- [Task to carry out]: Find the string "left" in the records. Copy every line it appears in.

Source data
▽

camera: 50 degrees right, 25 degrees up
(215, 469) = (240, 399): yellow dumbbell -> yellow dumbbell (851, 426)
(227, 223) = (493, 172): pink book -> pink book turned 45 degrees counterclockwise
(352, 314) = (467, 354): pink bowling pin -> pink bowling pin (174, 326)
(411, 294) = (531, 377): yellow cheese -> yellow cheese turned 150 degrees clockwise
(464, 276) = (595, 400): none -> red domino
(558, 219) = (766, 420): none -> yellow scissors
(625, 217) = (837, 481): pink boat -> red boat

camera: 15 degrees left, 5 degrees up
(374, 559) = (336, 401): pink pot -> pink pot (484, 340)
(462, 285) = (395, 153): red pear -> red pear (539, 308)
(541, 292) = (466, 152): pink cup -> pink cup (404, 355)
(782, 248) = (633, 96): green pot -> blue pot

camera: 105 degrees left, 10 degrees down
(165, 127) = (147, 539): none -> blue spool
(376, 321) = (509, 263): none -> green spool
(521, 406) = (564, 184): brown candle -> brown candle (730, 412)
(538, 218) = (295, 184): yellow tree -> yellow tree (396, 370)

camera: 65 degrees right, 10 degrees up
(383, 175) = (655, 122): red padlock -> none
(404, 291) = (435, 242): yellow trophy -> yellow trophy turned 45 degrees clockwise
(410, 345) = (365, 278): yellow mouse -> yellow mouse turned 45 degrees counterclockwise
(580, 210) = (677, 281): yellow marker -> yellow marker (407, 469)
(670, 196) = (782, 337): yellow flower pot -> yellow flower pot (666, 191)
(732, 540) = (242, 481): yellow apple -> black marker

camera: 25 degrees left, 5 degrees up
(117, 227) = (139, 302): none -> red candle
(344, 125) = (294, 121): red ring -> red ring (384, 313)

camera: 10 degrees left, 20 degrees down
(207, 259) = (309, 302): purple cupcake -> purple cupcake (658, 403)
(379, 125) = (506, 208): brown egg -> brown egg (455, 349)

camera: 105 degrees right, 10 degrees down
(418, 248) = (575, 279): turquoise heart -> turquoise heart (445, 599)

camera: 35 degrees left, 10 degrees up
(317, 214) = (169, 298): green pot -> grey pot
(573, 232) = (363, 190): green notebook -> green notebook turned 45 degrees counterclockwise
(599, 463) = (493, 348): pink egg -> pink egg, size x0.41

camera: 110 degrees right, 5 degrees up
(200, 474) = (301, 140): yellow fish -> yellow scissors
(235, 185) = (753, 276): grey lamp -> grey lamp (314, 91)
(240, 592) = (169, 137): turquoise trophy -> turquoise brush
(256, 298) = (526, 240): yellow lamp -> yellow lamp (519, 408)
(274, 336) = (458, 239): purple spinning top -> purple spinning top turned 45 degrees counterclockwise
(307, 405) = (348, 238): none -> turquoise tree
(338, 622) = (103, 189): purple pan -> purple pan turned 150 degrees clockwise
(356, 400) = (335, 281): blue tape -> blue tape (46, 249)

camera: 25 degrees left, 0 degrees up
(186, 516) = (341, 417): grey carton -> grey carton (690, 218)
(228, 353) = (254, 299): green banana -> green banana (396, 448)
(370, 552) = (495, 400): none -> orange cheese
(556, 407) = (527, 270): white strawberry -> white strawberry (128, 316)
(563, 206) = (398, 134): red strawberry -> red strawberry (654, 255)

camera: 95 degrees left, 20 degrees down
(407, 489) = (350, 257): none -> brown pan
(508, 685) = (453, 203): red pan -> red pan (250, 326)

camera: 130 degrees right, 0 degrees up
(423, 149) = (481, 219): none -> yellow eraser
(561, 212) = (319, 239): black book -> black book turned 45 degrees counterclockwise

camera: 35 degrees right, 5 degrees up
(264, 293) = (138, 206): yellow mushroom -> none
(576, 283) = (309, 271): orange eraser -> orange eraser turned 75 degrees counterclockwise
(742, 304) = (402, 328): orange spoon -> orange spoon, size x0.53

△

- [Result]:
camera: 15 degrees left, 5 degrees up
camera: 105 degrees left, 10 degrees down
camera: 25 degrees left, 5 degrees up
camera: 10 degrees left, 20 degrees down
camera: 35 degrees left, 10 degrees up
camera: 25 degrees left, 0 degrees up
camera: 95 degrees left, 20 degrees down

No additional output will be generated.